Saved data entries:
* * * * * * *

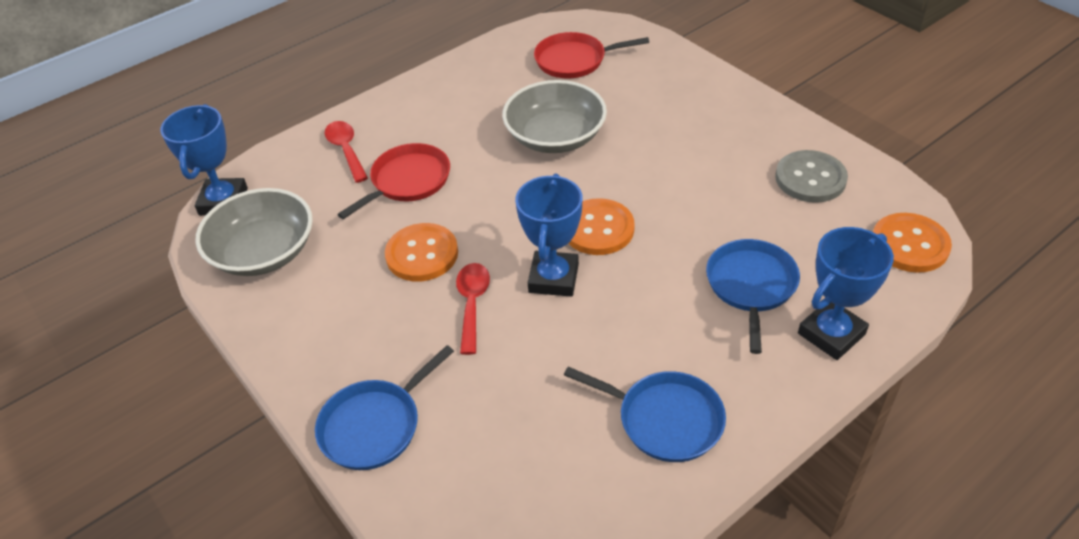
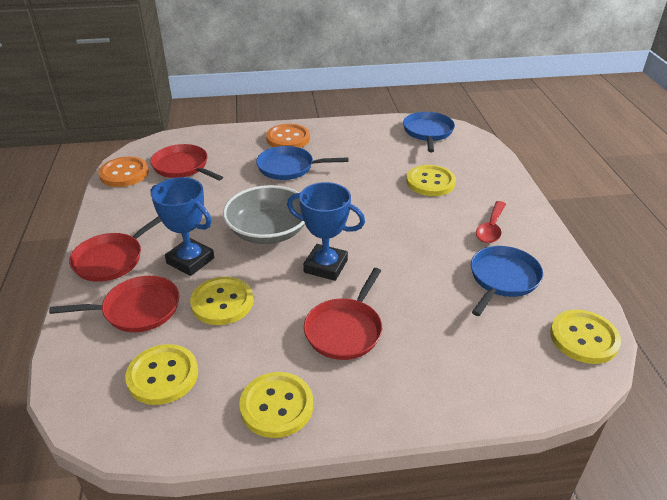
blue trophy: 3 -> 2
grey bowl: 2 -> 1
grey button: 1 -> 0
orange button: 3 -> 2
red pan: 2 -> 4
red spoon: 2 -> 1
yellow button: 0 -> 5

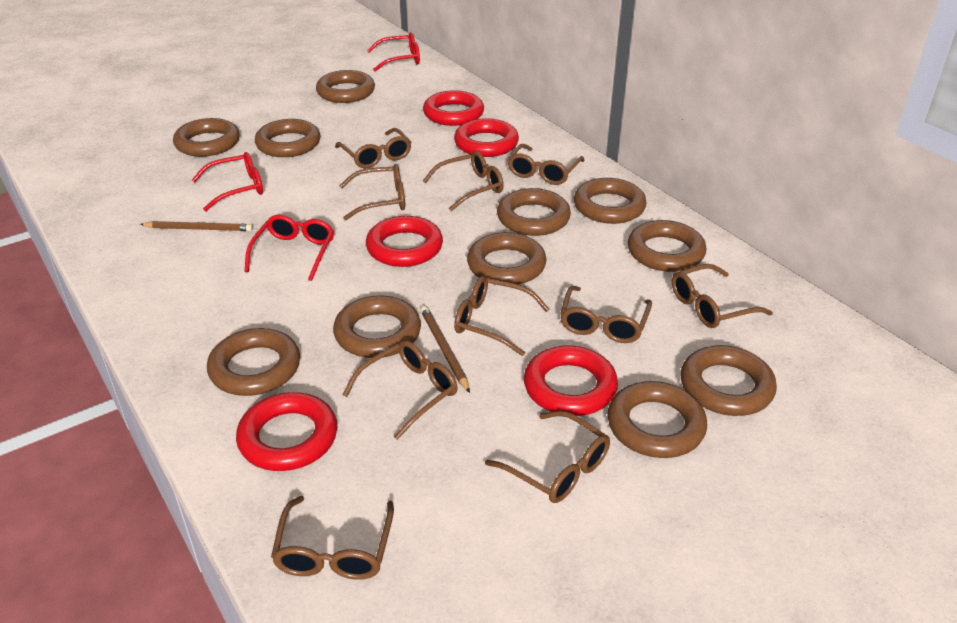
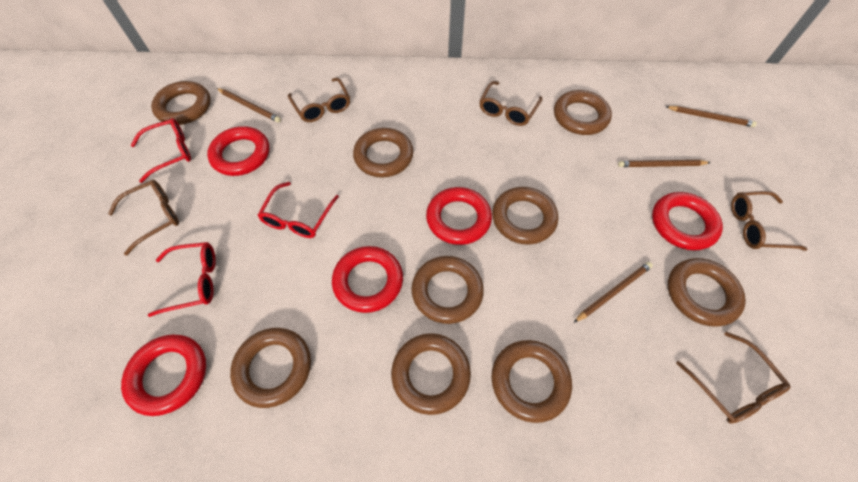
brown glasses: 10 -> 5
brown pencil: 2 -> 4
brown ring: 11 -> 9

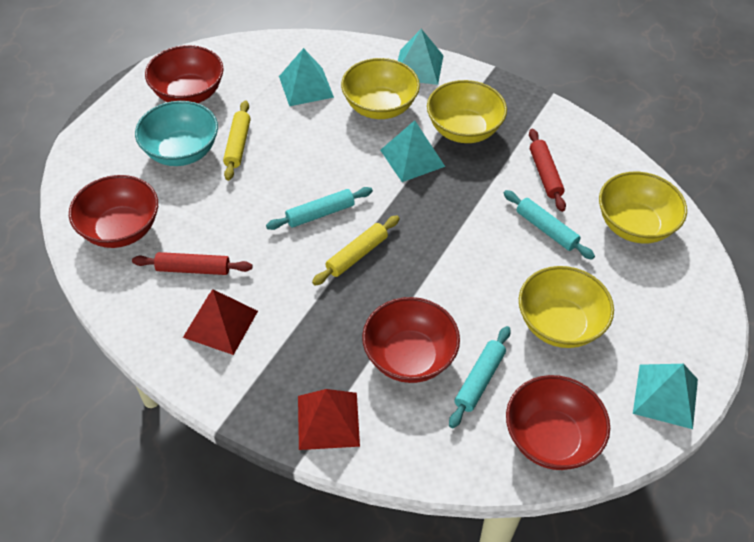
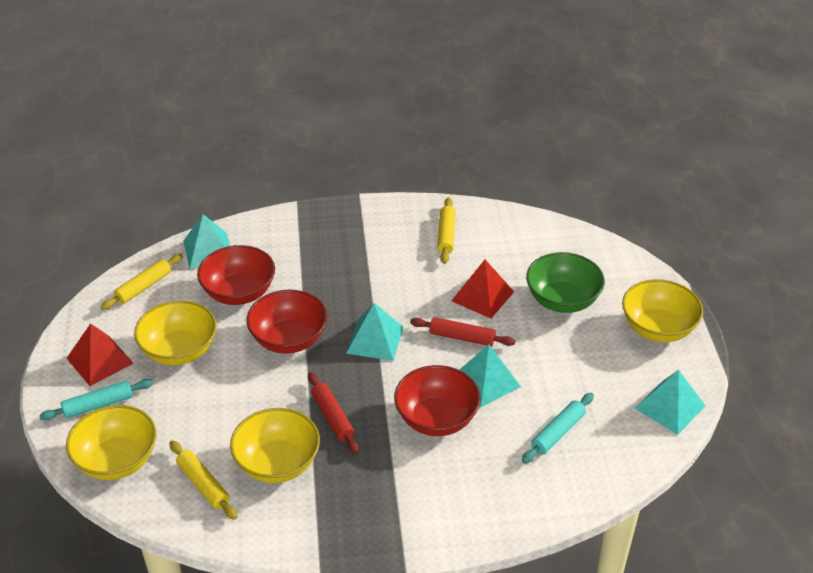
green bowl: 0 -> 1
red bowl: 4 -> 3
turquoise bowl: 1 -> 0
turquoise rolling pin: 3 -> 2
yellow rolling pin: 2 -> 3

* * * * * * *

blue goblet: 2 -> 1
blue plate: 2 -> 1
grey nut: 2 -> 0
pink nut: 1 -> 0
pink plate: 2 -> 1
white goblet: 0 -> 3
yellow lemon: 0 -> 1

* * * * * * *

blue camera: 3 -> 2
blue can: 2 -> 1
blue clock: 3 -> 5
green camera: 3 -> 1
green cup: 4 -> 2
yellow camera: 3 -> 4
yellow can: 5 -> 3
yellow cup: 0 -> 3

* * * * * * *

> EXERCISE DIRECTIONS: Starting at the line that has "blue can: 2 -> 1" and ending at the line that has "yellow cup: 0 -> 3", please write out the lines above exactly, leaving out all others.

> YOUR SOLUTION:
blue can: 2 -> 1
blue clock: 3 -> 5
green camera: 3 -> 1
green cup: 4 -> 2
yellow camera: 3 -> 4
yellow can: 5 -> 3
yellow cup: 0 -> 3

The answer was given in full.